What to produce >>
Take down each entry exactly as written.

Provided data >>

'''

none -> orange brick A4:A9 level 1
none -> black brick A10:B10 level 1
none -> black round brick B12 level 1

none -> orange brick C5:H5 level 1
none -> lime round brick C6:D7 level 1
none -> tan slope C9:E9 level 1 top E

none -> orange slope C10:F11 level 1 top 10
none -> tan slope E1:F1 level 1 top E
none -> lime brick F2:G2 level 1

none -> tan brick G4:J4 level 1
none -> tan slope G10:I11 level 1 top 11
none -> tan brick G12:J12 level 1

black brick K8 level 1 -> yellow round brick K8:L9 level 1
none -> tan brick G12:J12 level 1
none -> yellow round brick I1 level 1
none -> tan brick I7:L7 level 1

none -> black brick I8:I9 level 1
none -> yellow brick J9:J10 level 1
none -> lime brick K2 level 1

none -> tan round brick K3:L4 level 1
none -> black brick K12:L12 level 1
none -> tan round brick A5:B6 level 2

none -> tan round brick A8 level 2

'''

Exercise result >>
none -> orange brick A4:A9 level 1
none -> black brick A10:B10 level 1
none -> black round brick B12 level 1

none -> orange brick C5:H5 level 1
none -> lime round brick C6:D7 level 1
none -> tan slope C9:E9 level 1 top E

none -> orange slope C10:F11 level 1 top 10
none -> tan slope E1:F1 level 1 top E
none -> lime brick F2:G2 level 1

none -> tan brick G4:J4 level 1
none -> tan slope G10:I11 level 1 top 11
none -> tan brick G12:J12 level 1

black brick K8 level 1 -> yellow round brick K8:L9 level 1
none -> tan brick G12:J12 level 1
none -> yellow round brick I1 level 1
none -> tan brick I7:L7 level 1

none -> black brick I8:I9 level 1
none -> yellow brick J9:J10 level 1
none -> lime brick K2 level 1

none -> tan round brick K3:L4 level 1
none -> black brick K12:L12 level 1
none -> tan round brick A5:B6 level 2

none -> tan round brick A8 level 2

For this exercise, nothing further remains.